→ **Your task**
How many lines below contain the word "none"? Give only the number.

→ **Data for the task**
■ ■ ■

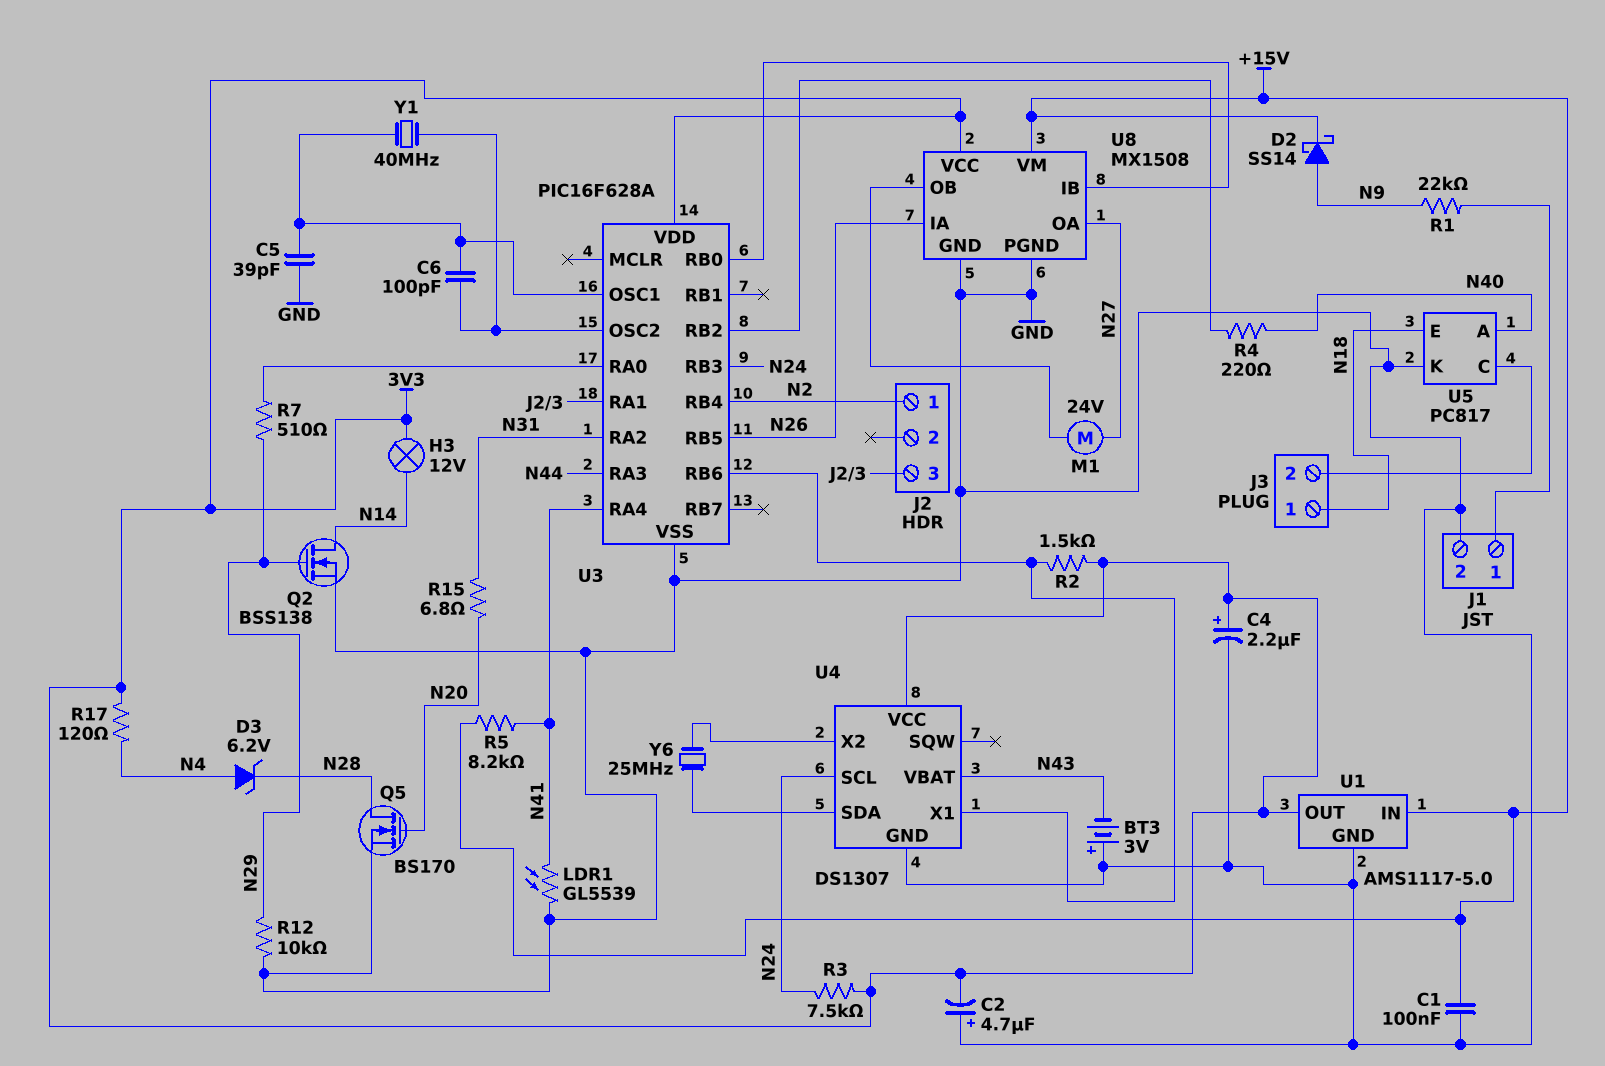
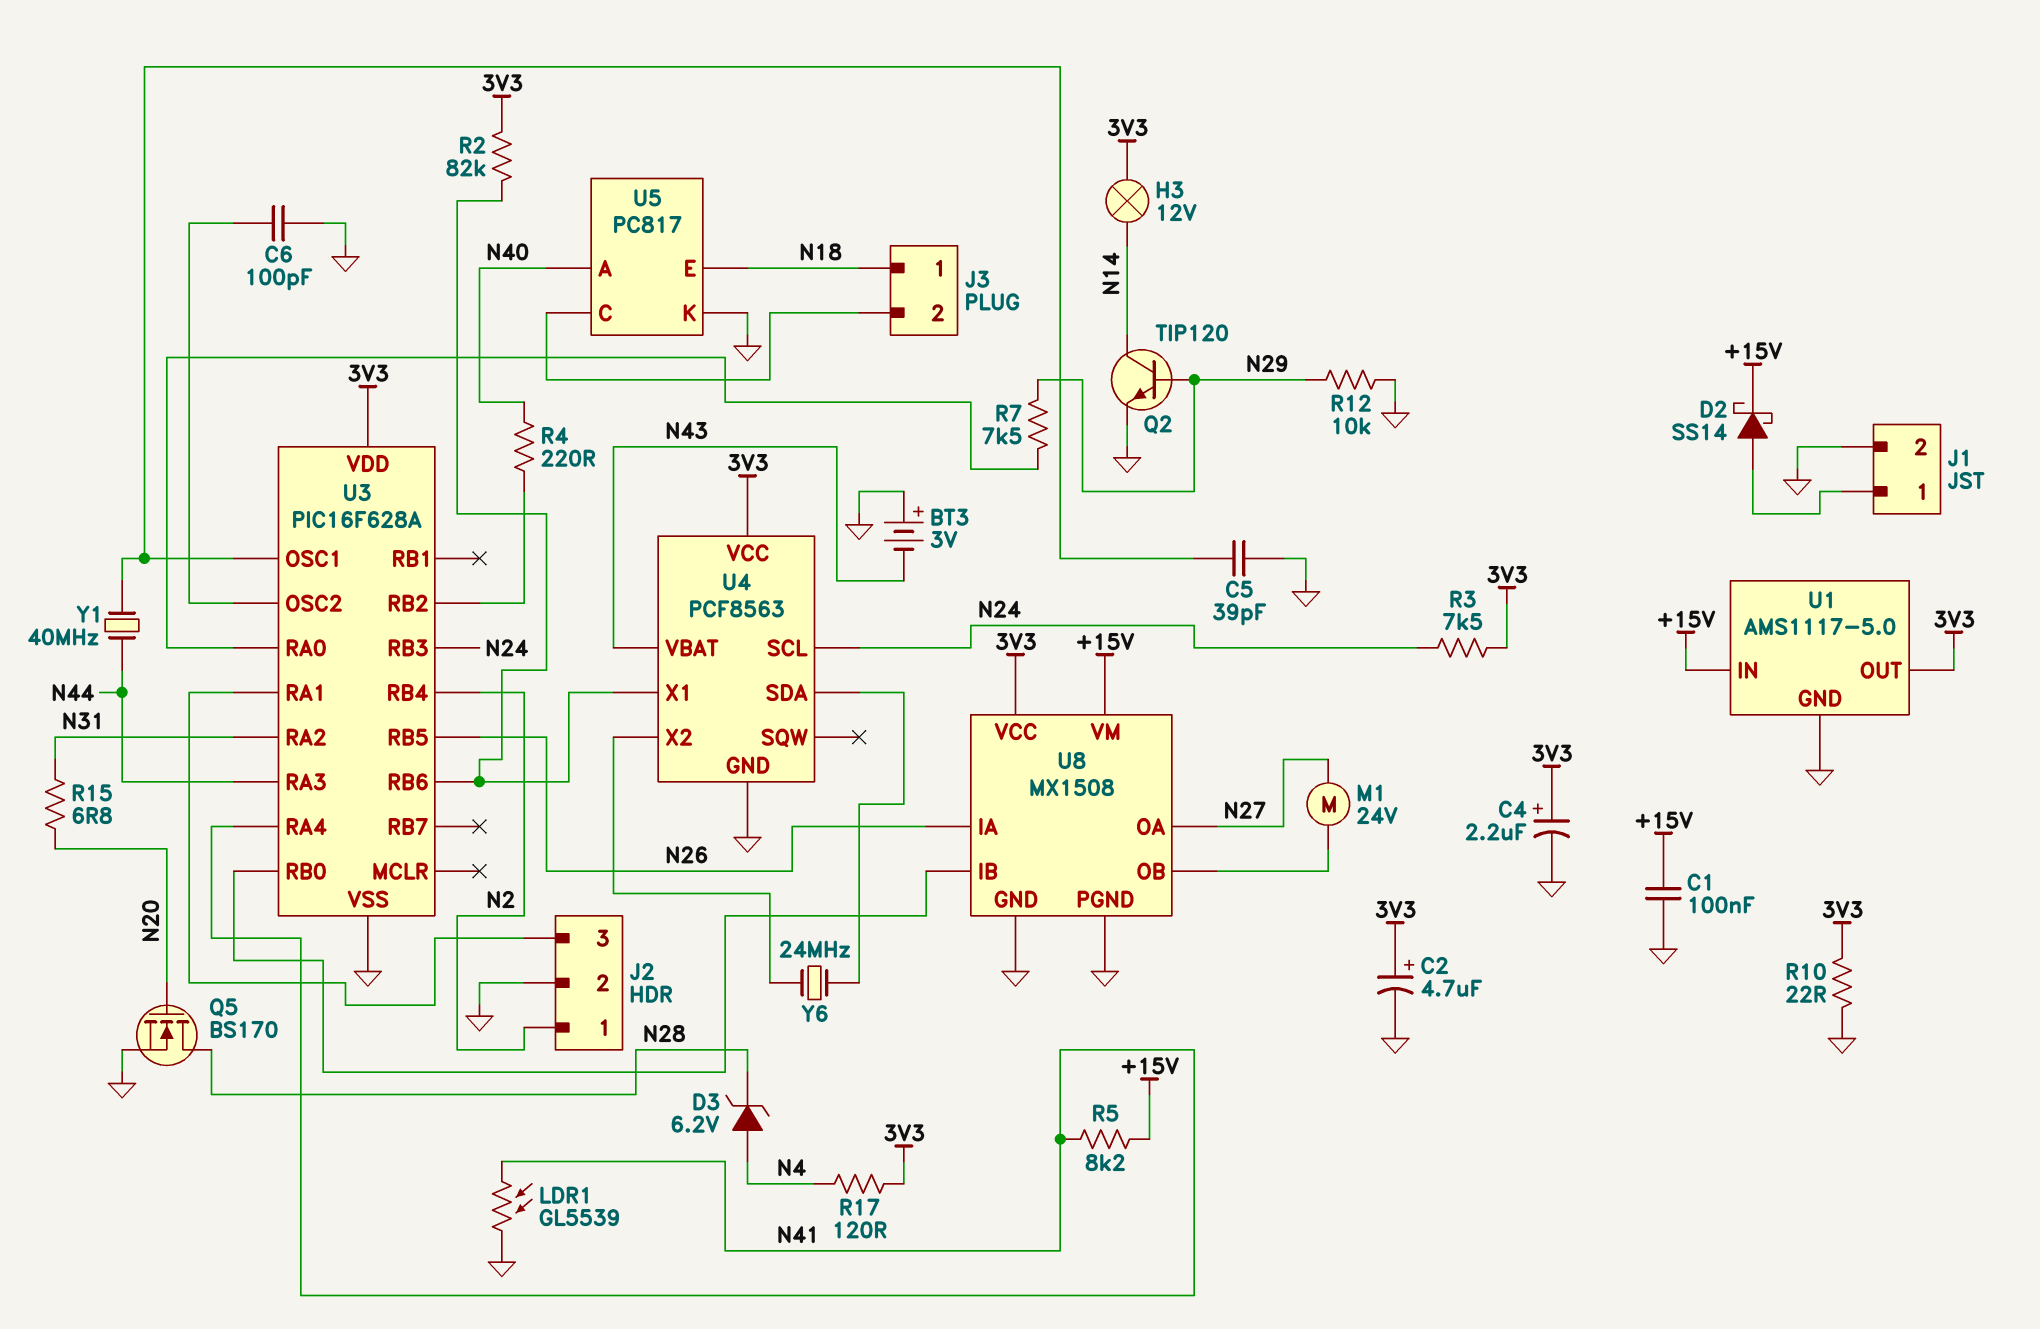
C2: 4.7uF (plus GND, minus 3V3) -> 4.7uF (plus 3V3, minus GND)
C6: 100pF (U3/OSC1, U3/OSC2) -> 100pF (GND, U3/OSC2)
D2: schottky SS14 (A N9, K +15V) -> schottky SS14 (A J1/1, K +15V)
J2 pin 2: none -> GND
Q2: NMOS BSS138 (G N29, D N14, S GND) -> NPN TIP120 (B N29, C N14, E GND)
R1: 22k (J1/1, N9) -> none
R2: 1.5k (3V3, U3/RB6) -> 82k (3V3, U3/RB6)
R7: 510 (N29, U3/RA0) -> 7.5k (N29, U3/RA0)
R10: none -> 22 (3V3, GND)
U4: DS1307 -> PCF8563
Y1: 40MHz (U3/OSC1, U3/OSC2) -> 40MHz (N44, U3/OSC1)
Y6: 25MHz (U4/SDA, U4/X2) -> 24MHz (U4/SDA, U4/X2)

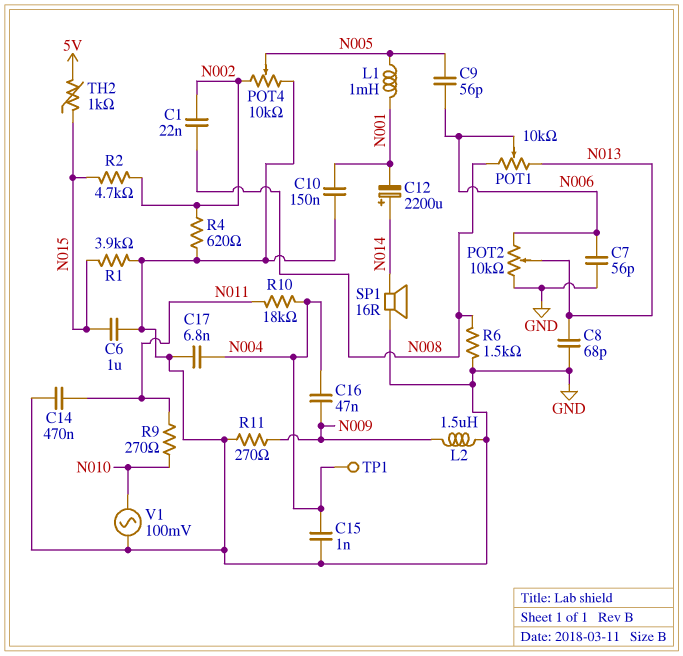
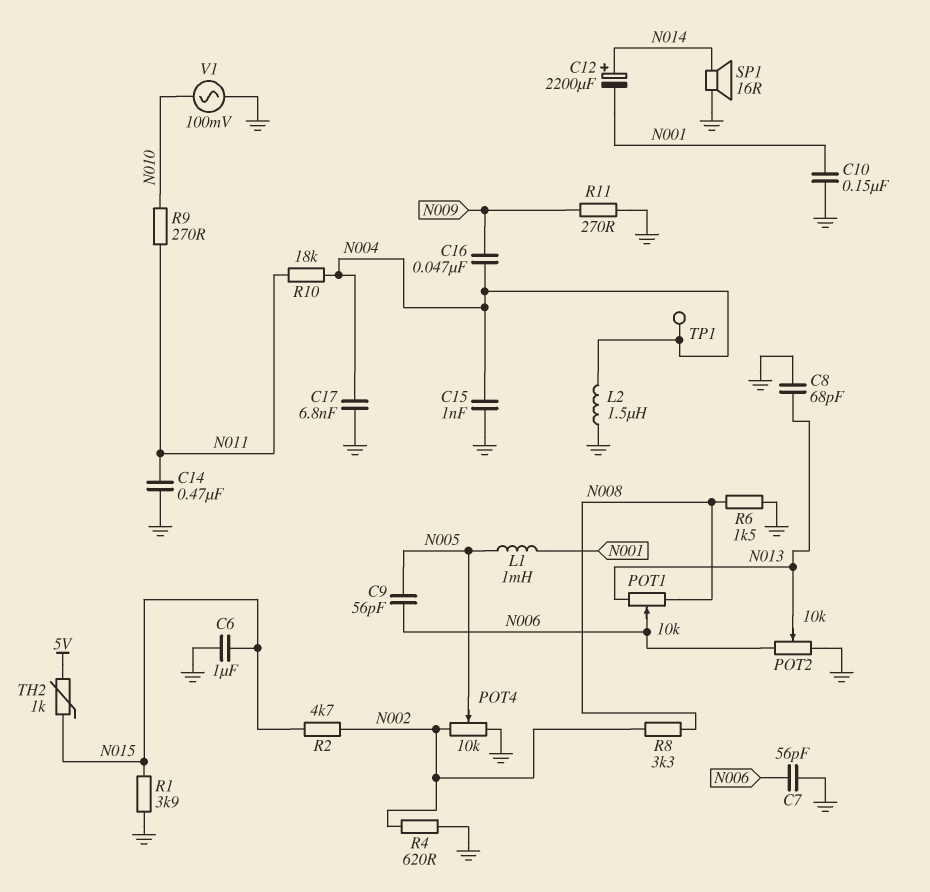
C1: 22nF (N002, N008) -> none
L2: 1.5uH (GND, N009) -> 1.5uH (GND, N004)
R8: none -> 3.3k (N002, N008)

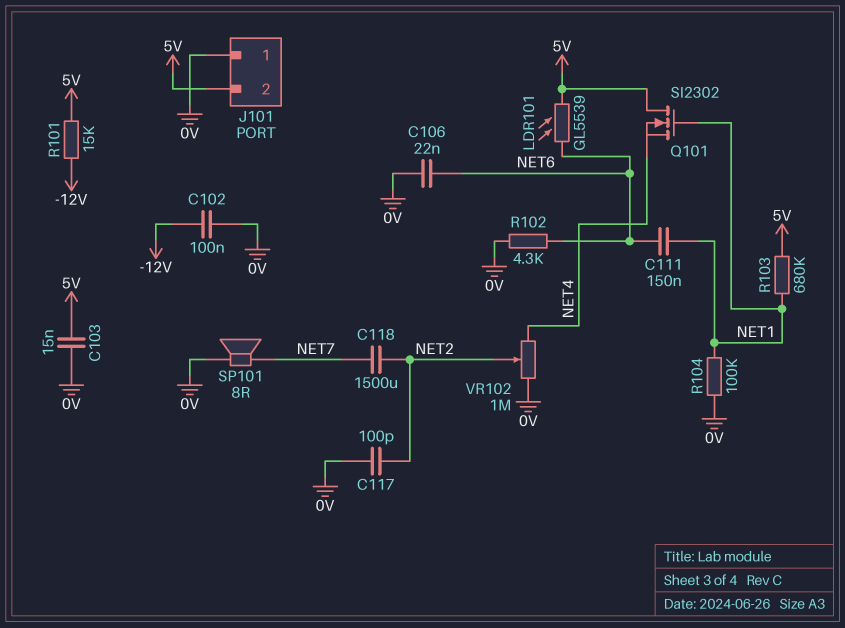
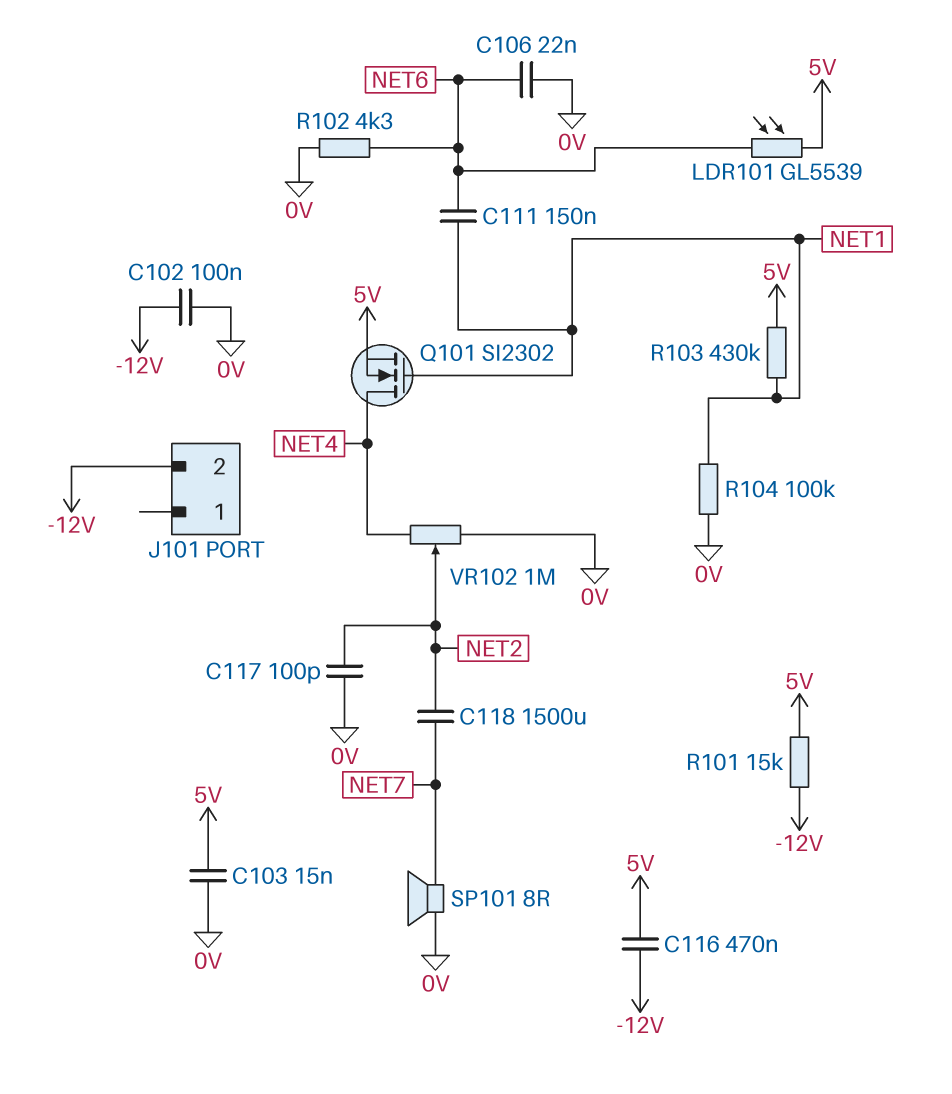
C116: none -> 470nF (-12V, 5V)
J101 pin 1: 0V -> none
J101 pin 2: 5V -> -12V
Q101: NMOS SI2302 (G NET1, D 5V, S NET4) -> NMOS SI2302 (G NET1, D NET4, S 5V)
R103: 680k (5V, NET1) -> 430k (5V, NET1)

■ ■ ■

→ **Task answer**
7